(Stored data entries)
#####
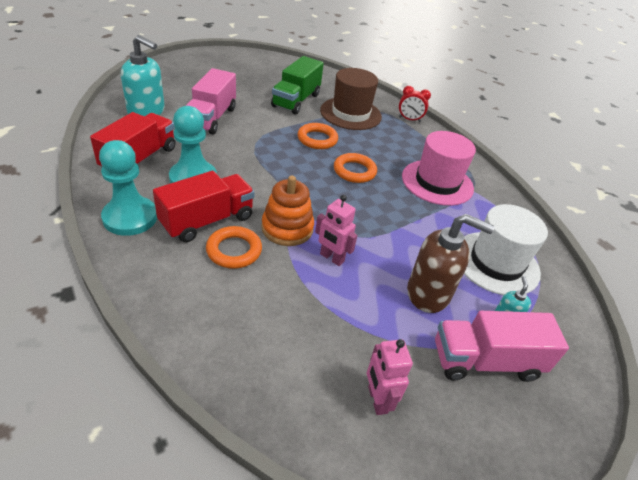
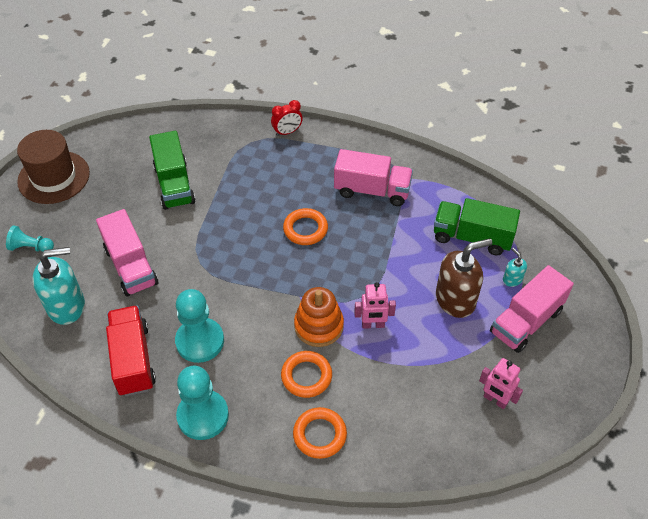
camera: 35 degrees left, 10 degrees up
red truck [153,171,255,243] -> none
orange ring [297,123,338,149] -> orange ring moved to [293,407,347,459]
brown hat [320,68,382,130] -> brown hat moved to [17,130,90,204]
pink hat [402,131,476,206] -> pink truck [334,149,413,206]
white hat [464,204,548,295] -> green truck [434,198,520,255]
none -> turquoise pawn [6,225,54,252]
#####
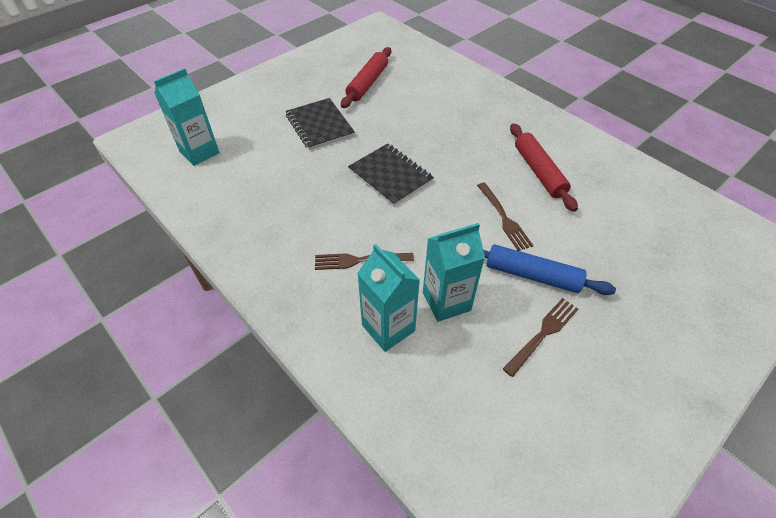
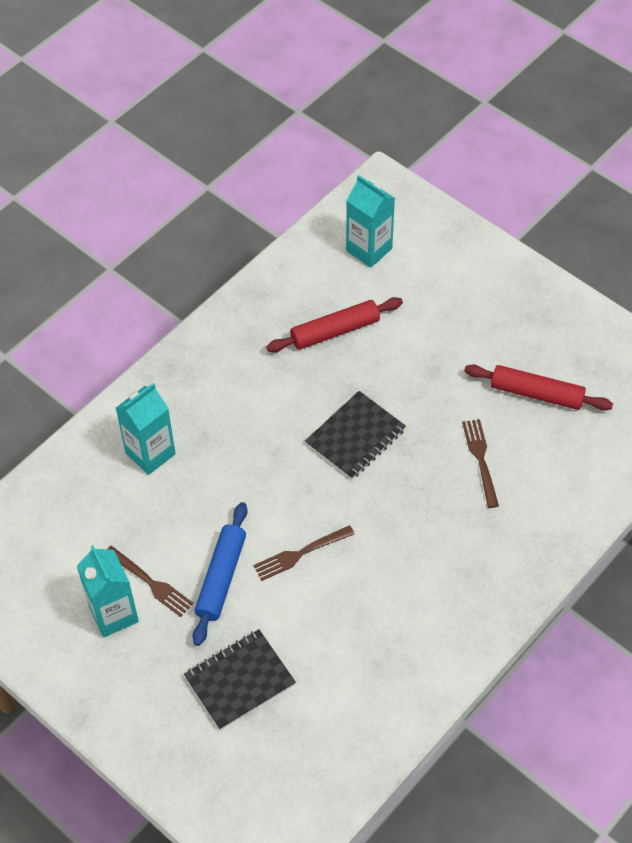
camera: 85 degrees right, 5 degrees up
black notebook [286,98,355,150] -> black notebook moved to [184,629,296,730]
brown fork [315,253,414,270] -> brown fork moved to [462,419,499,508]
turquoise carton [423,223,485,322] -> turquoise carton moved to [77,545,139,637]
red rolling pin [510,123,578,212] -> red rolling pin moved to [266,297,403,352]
#####
*Activity*
From the data above, reproduce word for word the lines running from the line with "camera: 35 degrees left, 10 degrees up" to the line with "none -> turquoise pawn [6,225,54,252]", ends included.

*Solution*
camera: 35 degrees left, 10 degrees up
red truck [153,171,255,243] -> none
orange ring [297,123,338,149] -> orange ring moved to [293,407,347,459]
brown hat [320,68,382,130] -> brown hat moved to [17,130,90,204]
pink hat [402,131,476,206] -> pink truck [334,149,413,206]
white hat [464,204,548,295] -> green truck [434,198,520,255]
none -> turquoise pawn [6,225,54,252]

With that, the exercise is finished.